WHAT IS BEING ASKED:
Set down the line that has "(413, 151) = (675, 180): black" and each line beneath it, through the last line of the entries, exactly and with no others.

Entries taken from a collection
▬▬▬▬▬▬▬▬▬▬

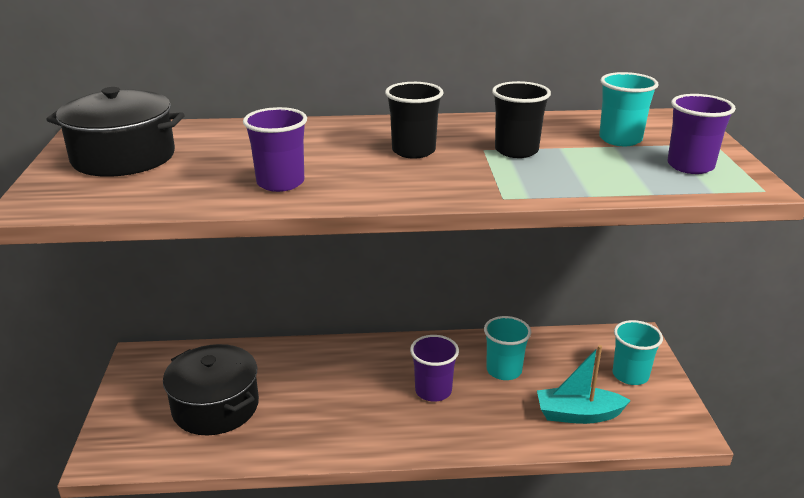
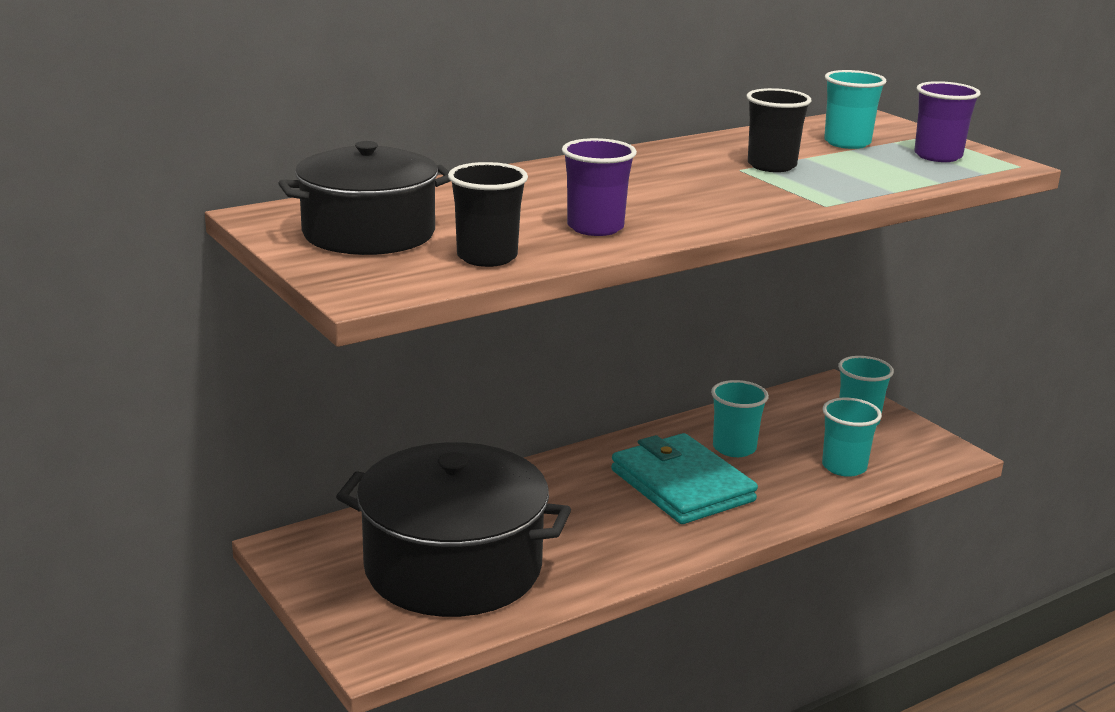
camera: 30 degrees left, 5 degrees down
(215, 406) = (453, 567): black pot -> black pot, size x1.52
(413, 151) = (675, 180): black cup -> black cup (487, 257)
(433, 391) = (682, 485): purple cup -> turquoise wallet
(578, 414) = (844, 467): turquoise boat -> turquoise cup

▬▬▬▬▬▬▬▬▬▬

RESULT OF THE TASK:
(413, 151) = (675, 180): black cup -> black cup (487, 257)
(433, 391) = (682, 485): purple cup -> turquoise wallet
(578, 414) = (844, 467): turquoise boat -> turquoise cup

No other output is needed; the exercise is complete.